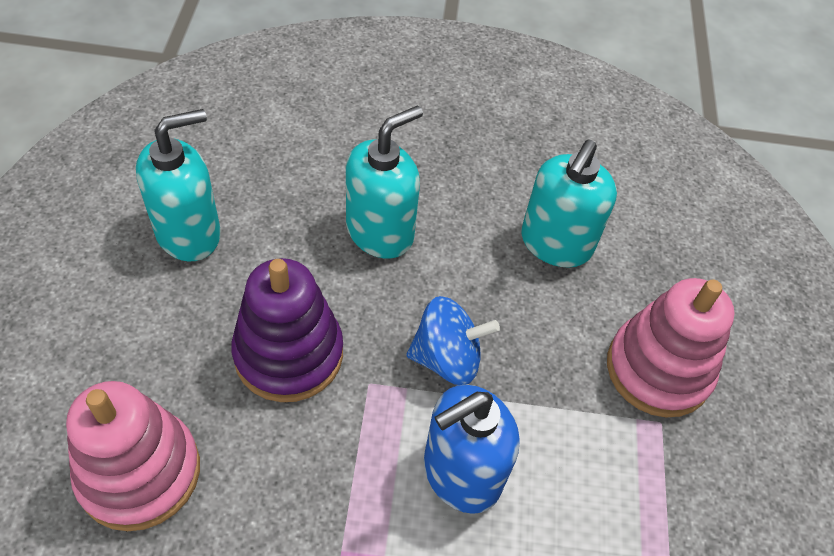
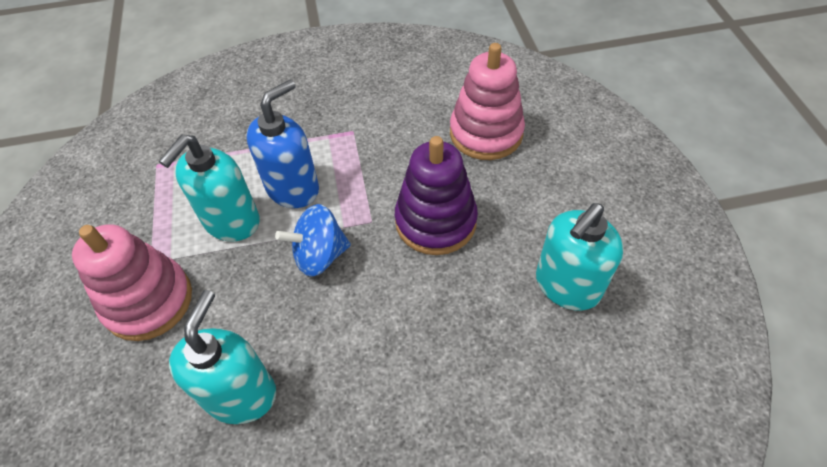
camera: 170 degrees right, 0 degrees up
(380, 232) = (410, 346): turquoise soap dispenser -> turquoise soap dispenser (231, 221)

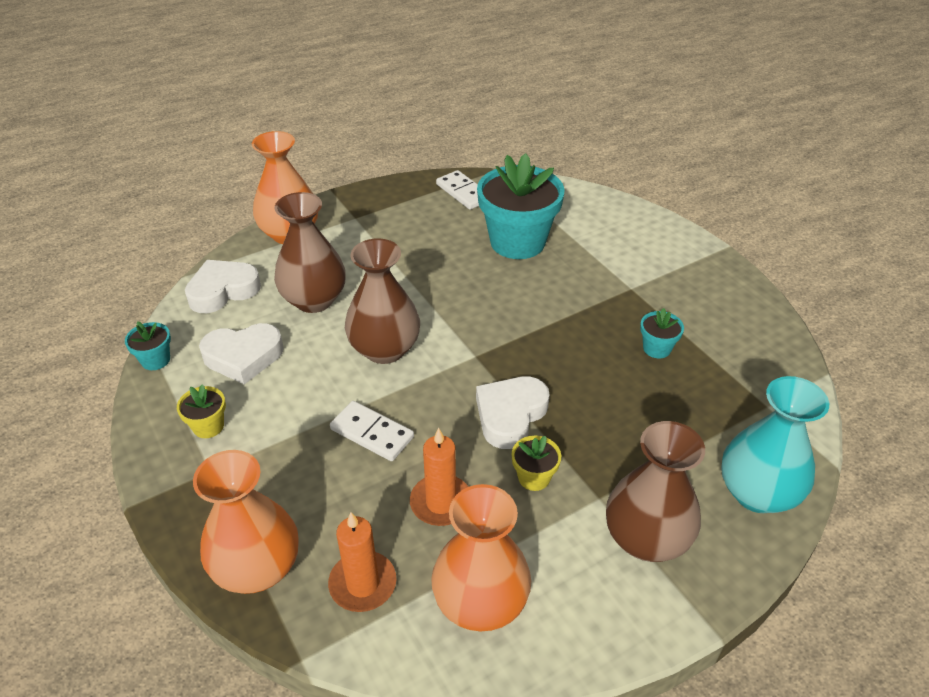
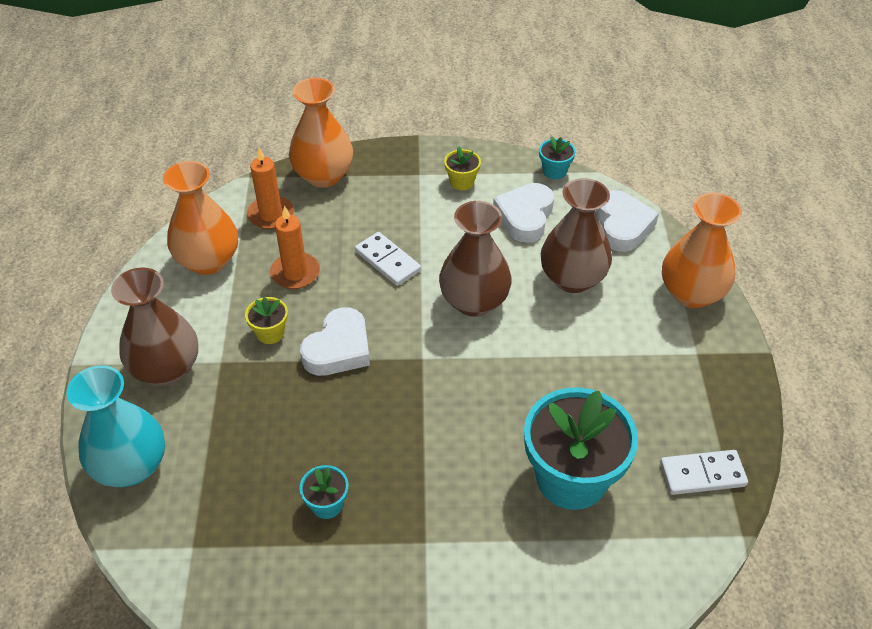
camera: 120 degrees right, 5 degrees up
(372, 433) = (387, 261): white domino -> white domino turned 75 degrees clockwise
(510, 415) = (338, 349): white heart -> white heart turned 60 degrees clockwise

*Your instructions*. Transcribe all of the material exactly and leave out its pictures.

*Result*.
camera: 170 degrees right, 0 degrees up
(380, 232) = (410, 346): turquoise soap dispenser -> turquoise soap dispenser (231, 221)

camera: 120 degrees right, 5 degrees up
(372, 433) = (387, 261): white domino -> white domino turned 75 degrees clockwise
(510, 415) = (338, 349): white heart -> white heart turned 60 degrees clockwise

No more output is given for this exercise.